▶ _Assignment_:
Exactly as they appear below, repeat the lines from the one with "black scissors: 1 -> 3" through the one with "grey dumbbell: 4 -> 5", and no others.

▶ _Provided information_:

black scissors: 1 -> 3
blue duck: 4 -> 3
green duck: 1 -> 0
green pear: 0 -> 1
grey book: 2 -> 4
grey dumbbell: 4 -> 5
* * *
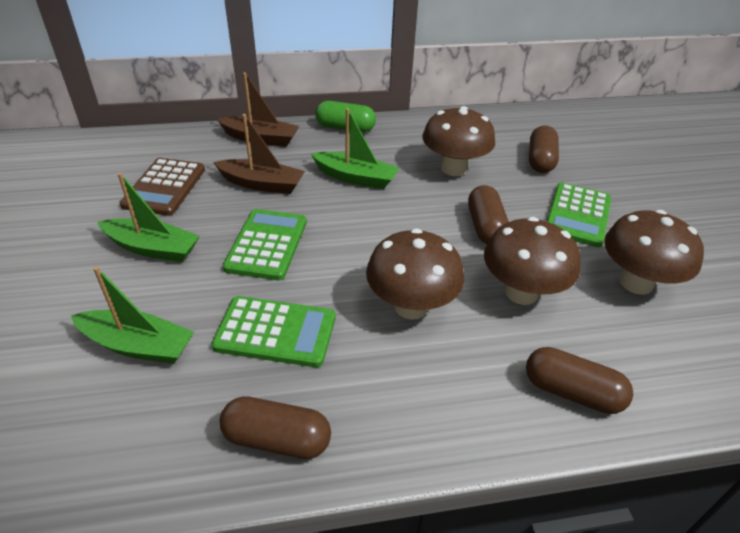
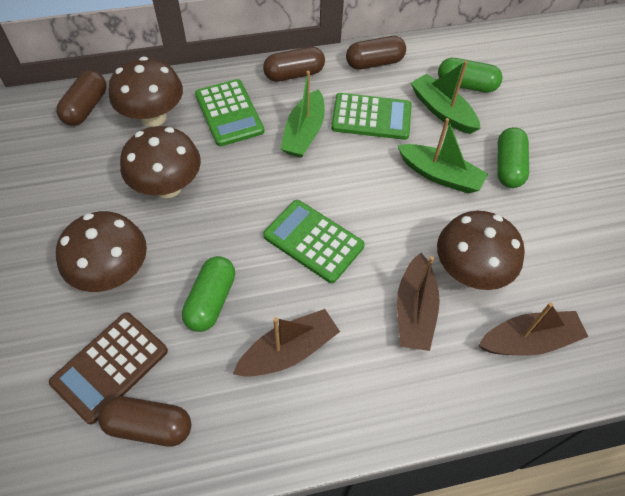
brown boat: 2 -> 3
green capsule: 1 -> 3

▶ _Exercise result_:
black scissors: 1 -> 3
blue duck: 4 -> 3
green duck: 1 -> 0
green pear: 0 -> 1
grey book: 2 -> 4
grey dumbbell: 4 -> 5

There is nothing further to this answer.